* GIVEN EXERCISE *
Pick out every line below that contains the string "kern" and copy each of those lines in full.

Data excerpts
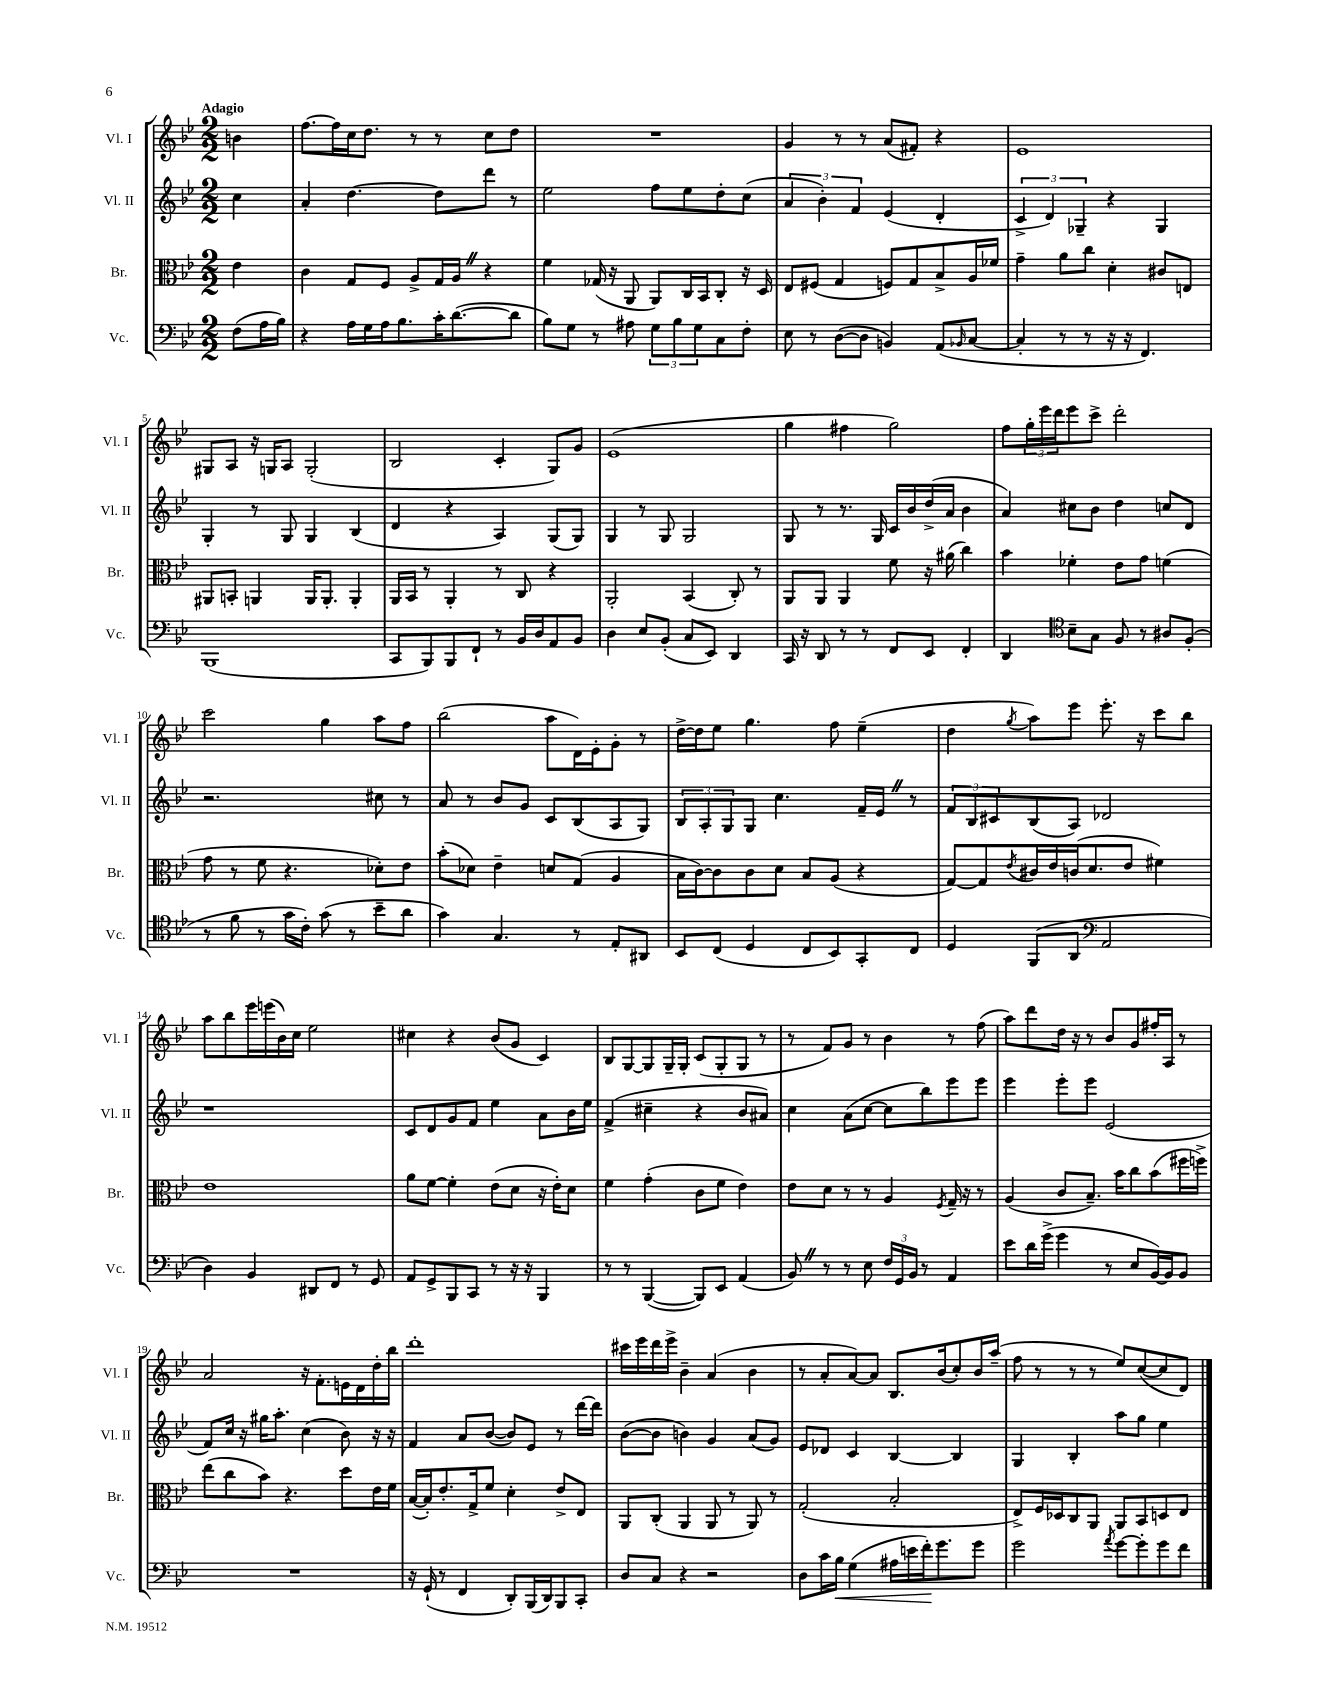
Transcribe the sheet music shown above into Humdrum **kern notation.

**kern	**dynam	**kern	**kern	**kern
*part4	*part4	*part3	*part2	*part1
*staff4	*staff4	*staff3	*staff2	*staff1
*I"Vc.	*	*I"Br.	*I"Vl. II	*I"Vl. I
*I'Vc.	*	*I'Br.	*I'Vl. II	*I'Vl. I
*clefF4	*	*clefC3	*clefG2	*clefG2
*k[b-e-]	*	*k[b-e-]	*k[b-e-]	*k[b-e-]
*M2/2	*	*M2/2	*M2/2	*M2/2
=	=	=	=	=
!	!	!	!	!LO:TX:a:B:t=Adagio
(8F\L	.	4e-\	4cc\	4bn\
16A\L	.	.	.	.
16B-\JJ)	.	.	.	.
=1	=1	=1	=1	=1
4r	.	4c\	4a'/	[8.ff\L
.	.	.	.	16ff\L]
16A\LL	.	8G/L	[4.dd\	16cc\J
16G\	.	.	.	8.dd\J
16A\J	.	8F/J	.	.
8.B-\	.	.	.	.
.	.	8A^/L	.	8r
16c'\K	.	16G/L	8dd\L]	8r
([8.d\	.	16AZ/JJ	.	.
.	.	4r	8ddd\J	8cc\L
8d\J]	.	.	8r	8dd\J
=2	=2	=2	=2	=2
8B-\L)	.	4f\	2ee-\	1r
8G\J	.	.	.	.
8r	.	(16G-X/	.	.
.	.	16r	.	.
8A#X\	.	8AA/	.	.
12G\L	.	8AA/L)	8ff\L	.
12B-\	.	.	.	.
.	.	16C/L	8ee-\	.
12G\	.	.	.	.
.	.	16BB-/J	.	.
8C\	.	8C'/J	8dd'\	.
8F'\J	.	16r	(8cc\J	.
.	.	16D/	.	.
=3	=3	=3	=3	=3
8E-\	.	8E-/L	6a/	4g/
8r	.	(8F#X/J	.	.
.	.	.	6b-'\)	.
([8D\L	.	4G/	.	8r
.	.	.	6f/	.
8D\J]	.	.	.	8r
4BBn/)	.	8Fn/L)	(4e-/	(8a/L
.	.	8G/	.	8f#X'/J)
(8AA/L	.	8B-^/	4d'/	4r
16qqBB-X/	.	.	.	.
[8C/J	.	16A/L	.	.
.	.	16f-X/JJ	.	.
=4	=4	=4	=4	=4
4C'/]	.	4g~\	6c^/	1e-
.	.	.	6d/)	.
8r	.	8a\L	.	.
.	.	.	6G-X~/	.
8r	.	8cc\J	.	.
16r	.	4d'\	4r	.
16r	.	.	.	.
4.FF/)	.	.	.	.
.	.	8c#X/L	4G-/	.
.	.	8En/J	.	.
!!LO:LB:g=z
=5	=5	=5	=5	=5
(1BBB-	.	8AA#X/L	4G'/	8G#X/L
.	.	8BBn'/J	.	8A/J
.	.	4AAn/	8r	16r
.	.	.	.	16Gn/KL
.	.	.	8G/	8A/J
.	.	16AA/KL	4G/	(2G'/
.	.	8.AA'/J	.	.
.	.	4AA'/	(4B-/	.
=6	=6	=6	=6	=6
8CC/L	.	16AA/LL	4d/	2B-/
.	.	16BB-/JJ	.	.
8BBB-/)	.	8r	.	.
8BBB-/	.	4AA'/	4r	.
8FF`/J	.	.	.	.
8r	.	8r	4A/)	4c'/
16BB-/LL	.	8C/	.	.
16D/J	.	.	.	.
8AA/	.	4r	(8G/L	8G/L)
8BB-/J	.	.	8G/J)	8g/J
=7	=7	=7	=7	=7
4D\	.	2AA'/	4G/	(1e-
8E-/L	.	.	8r	.
(8BB-'/J	.	.	8G/	.
8C/L	.	(4BB-/	2G/	.
8EE-/J)	.	.	.	.
4DD/	.	8C'/)	.	.
.	.	8r	.	.
=8	=8	=8	=8	=8
16CC/	.	8AA/L	8G/	4gg\
16r	.	.	.	.
8DD/	.	8AA/J	8r	.
8r	.	4AA/	8.r	4ff#X\
8r	.	.	.	.
.	.	.	16G/	.
8FF/L	.	8f\	16c/LL	2gg\)
.	.	.	16b-/	.
8EE-/J	.	16r	(16dd^/	.
.	.	(16a#X\	16a/JJ	.
4FF'/	.	4cc\)	4b-\	.
=9	=9	=9	=9	=9
4DD/	.	4b-\	4a/)	8ff\L
.	.	.	.	24gg'\L
.	.	.	.	24eee-\
.	.	.	.	24ddd\J
*clefC4	*	*	*	*
8B-~\L	.	4f-X'\	8cc#X\L	8eee-\
8G\J	.	.	8b-\J	8ccc^\J
8F/	.	8e-\L	4dd\	2ddd'\
8r	.	8g\J	.	.
8A#X/L	.	(4fn\	8ccn/L	.
(8F'/J	.	.	8d/J	.
!!LO:LB:g=z
=10	=10	=10	=10	=10
8r	.	8g\	2.r	2ccc\
8f\	.	8r	.	.
8r	.	8f\	.	.
16g\LL	.	4.r	.	.
16c'\JJ)	.	.	.	.
(8g\	.	.	.	4gg\
8r	.	.	.	.
8b-~\L	.	8d-X'\L)	8cc#X\	8aa\L
8a\J	.	8e-\J	8r	8ff\J
=11	=11	=11	=11	=11
4g\)	.	(8b-'\L	8a/	(2bb-\
.	.	8d-X\J)	8r	.
4.G/	.	4e-~\	8b-/L	.
.	.	.	8g/J	.
.	.	8dn/L	8c/L	8aa\L
8r	.	(8G/J	(8B-/	16d\L)
.	.	.	.	16e-'\J
8E-'/L	.	4A/	8A/	8g'\J
8AA#X/J	.	.	8G/J)	8r
=12	=12	=12	=12	=12
8BB-/L	.	16B-\LL	12B-/L	[16dd^\LL
.	.	[16c\J)	.	16dd\J]
.	.	.	12A'/	.
(8C/J	.	8c\]	.	8ee-\J
.	.	.	12G/	.
4D/	.	8c\	8G/J	4.gg\
.	.	8d\J	4.cc\	.
8C/L	.	8B-/L	.	.
8BB-/)	.	(8A/J	.	8ff\
8GG'/	.	4r	16f~/LL	(4ee-~\
.	.	.	16e-Z/JJ	.
8C/J	.	.	8r	.
=13	=13	=13	=13	=13
4D/	.	[8G/L)	12f/L	4dd\
.	.	.	12B-/	.
.	.	8G/]	.	.
.	.	.	12c#X/	.
.	.	8qe-/	.	8qgg/
(8FF/L	.	16c#X/L	(8B-/	8aa\L)
.	.	16e-/	.	.
8AA/J	.	(16cn/J	8A/J)	8eee-\J
.	.	8.d/	.	.
*clefF4	*	*	*	*
2AA/	.	.	2d-X/	8.eee-'\
.	.	8e-/J	.	.
.	.	.	.	16r
.	.	4f#X\)	.	8ccc\L
.	.	.	.	8bb-\J
!!LO:LB:g=z
=14	=14	=14	=14	=14
4D\)	.	1e-	1r	8aa\L
.	.	.	.	8bb-\
4BB-/	.	.	.	16eee-\L
.	.	.	.	(16eeen\
.	.	.	.	16b-\)
.	.	.	.	16cc\JJ
8DD#X/L	.	.	.	2ee-\
8FF/J	.	.	.	.
8r	.	.	.	.
8GG/	.	.	.	.
=15	=15	=15	=15	=15
8AA/L	.	8a\L	8c/L	4cc#X\
8GG^/	.	[8f\J	8d/	.
8BBB-/	.	4f'\]	8g/	4r
8CC/J	.	.	8f/J	.
8r	.	(8e-\L	4ee-\	(8b-/L
16r	.	8d\J	.	8g/J
16r	.	.	.	.
4BBB-/	.	16r	8a\L	4c/)
.	.	16e-'\KL)	.	.
.	.	8d\J	16b-\L	.
.	.	.	16ee-\JJ	.
=16	=16	=16	=16	=16
8r	.	4f\	(4f^/	8B-/L
8r	.	.	.	[8G/
([4BBB-/	.	(4g'\	4cc#X~\	8G/]
.	.	.	.	16G~/L
.	.	.	.	16G'/JJ
8BBB-/L])	.	8c\L	4r	(8c/L
8EE-/J	.	8f\J	.	8G'/
(4AA/	.	4e-\)	8b-/L	8G/J
.	.	.	8a#X/J)	8r
=17	=17	=17	=17	=17
8BB-Z/)	.	8e-\L	4cc\	8r
8r	.	8d\J	.	8f/L)
8r	.	8r	(8a\L	8g/J
8E-\	.	8r	[8cc\J	8r
24F/LL	.	4A/	8cc\L]	4b-\
24GG/	.	.	.	.
24BB-/JJ	.	.	.	.
8r	.	.	8bb-\)	.
.	.	8qF/	.	.
4AA/	.	16G~/	8eee-\	8r
.	.	16r	.	.
.	.	8r	8eee-\J	(8ff\
=18	=18	=18	=18	=18
8e-\L	.	(4A/	4eee-\	8aa\L)
16d\L	.	.	.	8ddd\
(16g^\JJ	.	.	.	.
4g\	.	8c/L	8eee-'\L	16dd\Jk
.	.	.	.	16r
.	.	8.B-~/J)	8eee-\J	8r
8r	.	.	(2e-/	8b-/L
.	.	16b-\KL	.	.
8E-/L	.	8cc\	.	8g/
[16BB-/L)	.	(8b-\	.	16ff#X'/L
16BB-/J]	.	.	.	16A/JJ
8BB-/J	.	16ff#X\L	.	8r
.	.	16ffn^\JJ)	.	.
!!LO:LB:g=z
=19	=19	=19	=19	=19
1r	.	(8ee-\L	8f/L)	2a/
.	.	8cc\	16cc/Jk	.
.	.	.	16r	.
.	.	8b-\J)	16gg#X\KL	.
.	.	.	8.aa'\J	.
.	.	4.r	.	.
.	.	.	(4cc\	16r
.	.	.	.	8.f'\L
.	.	8dd\L	8b-\)	16en\L
.	.	.	.	16d\
.	.	16e-\L	16r	16dd'\
.	.	16f\JJ	16r	16bb-\JJ
=20	=20	=20	=20	=20
16r	.	([16B-/LL	4f/	1ddd'
(16GG`/	.	16B-'/J])	.	.
8r	.	8.e-'/	.	.
4FF/	.	.	8a/L	.
.	.	16G^/k	.	.
.	.	8f/J	([8b-/J	.
8DD'/L)	.	4d'\	8b-/L])	.
(16BBB-/L	.	.	8e-/J	.
16DD/J)	.	.	.	.
8BBB-/	.	8e-^/L	8r	.
8CC'/J	.	8E-/J	[16ddd\LL	.
.	.	.	16ddd\JJ]	.
=21	=21	=21	=21	=21
8D/L	.	8AA/L	([8b-\L	16ccc#X\LL
.	.	.	.	16eee-\
8C/J	.	(8C'/J	8b-\J]	16ddd\
.	.	.	.	16eee-^\JJ
4r	.	4AA/	4bn\)	4b-~\
2r	.	8AA/	4g/	(4a/
.	.	8r	.	.
.	.	8AA/)	(8a/L	4b-\
.	.	8r	8g/J)	.
=22	=22	=22	=22	=22
8D\L	.	(2G'/	8e-/L	8r
16c\L	.	.	8d-X/J	8a'/L
!	!LO:HP:b	!	!	!
16B-\JJ	<	.	.	.
(4G\	.	.	4c/	[8a/)
.	.	.	.	8a/J]
16A#X\LL	.	2B-'/	[4B-/	8.B-/L
16en\	.	.	.	.
16f'\J)	.	.	.	.
8.g\	[	.	.	(16b-/k
.	.	.	4B-/]	8cc'/)
8g\J	.	.	.	16b-/L
.	.	.	.	(16aa~/JJ
=23	=23	=23	=23	=23
2g\	.	8E-^/L)	4G/	8ff\
.	.	16F/L	.	8r
.	.	16D-X/J	.	.
.	.	8C/	4B-'/	8r
.	.	8AA/J	.	8r
8qa/	.	.	.	.
[8g\L	.	8AA/L	8aa\L	8ee-/L)
8g'\]	.	8BB-/	8gg\J	([8cc/
8g\	.	8Dn/	4ee-\	8cc/]
8f\J	.	8E-/J	.	8d/J)
==	==	==	==	==
*-	*-	*-	*-	*-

* EXERCISE OUTPUT *
Transcribe the sheet music shown above into Humdrum **kern notation.
**kern	**dynam	**kern	**kern	**kern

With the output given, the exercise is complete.